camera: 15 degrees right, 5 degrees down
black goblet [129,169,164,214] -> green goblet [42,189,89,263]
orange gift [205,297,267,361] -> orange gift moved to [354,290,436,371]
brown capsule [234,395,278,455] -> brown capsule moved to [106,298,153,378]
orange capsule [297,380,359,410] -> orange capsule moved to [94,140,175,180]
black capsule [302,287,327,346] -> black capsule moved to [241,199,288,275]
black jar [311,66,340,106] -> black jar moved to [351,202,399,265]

_ _ _

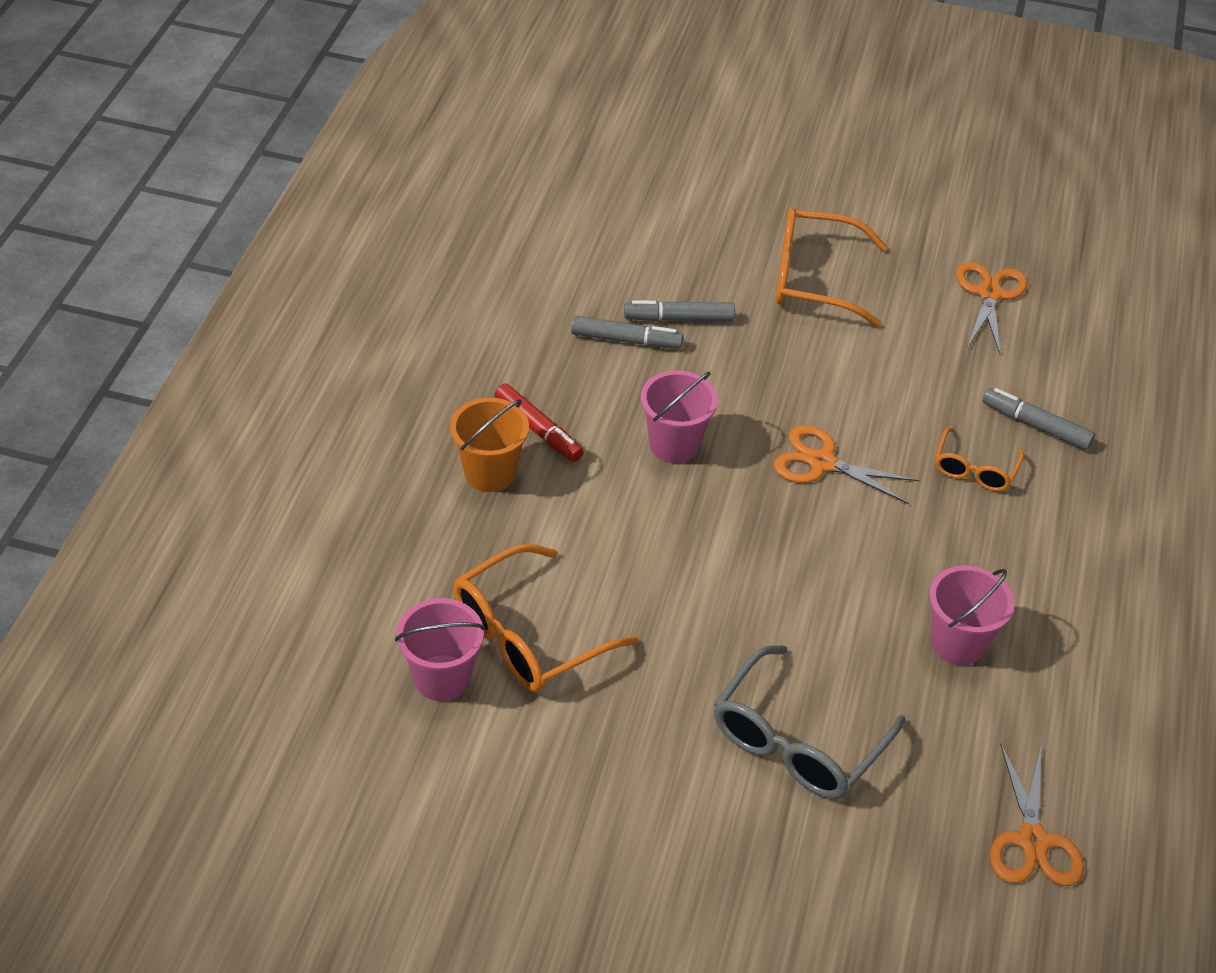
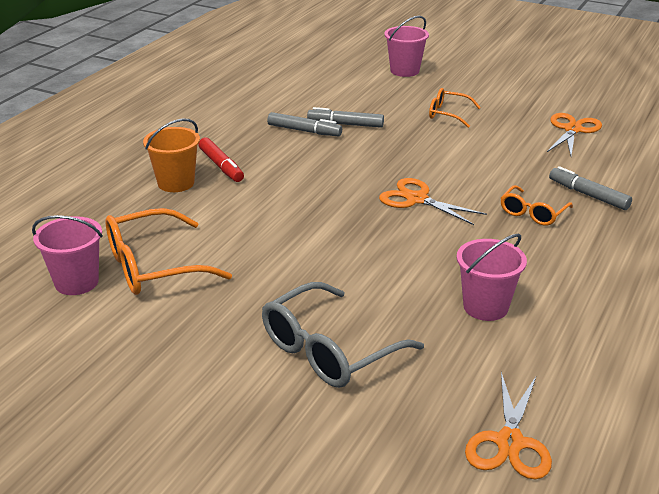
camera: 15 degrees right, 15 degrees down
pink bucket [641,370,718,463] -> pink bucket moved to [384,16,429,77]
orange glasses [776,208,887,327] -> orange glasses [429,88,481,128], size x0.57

_ _ _

Directions for this task: Report every line of the records that contains the word "camera".

Written answer:
camera: 15 degrees right, 5 degrees down
camera: 15 degrees right, 15 degrees down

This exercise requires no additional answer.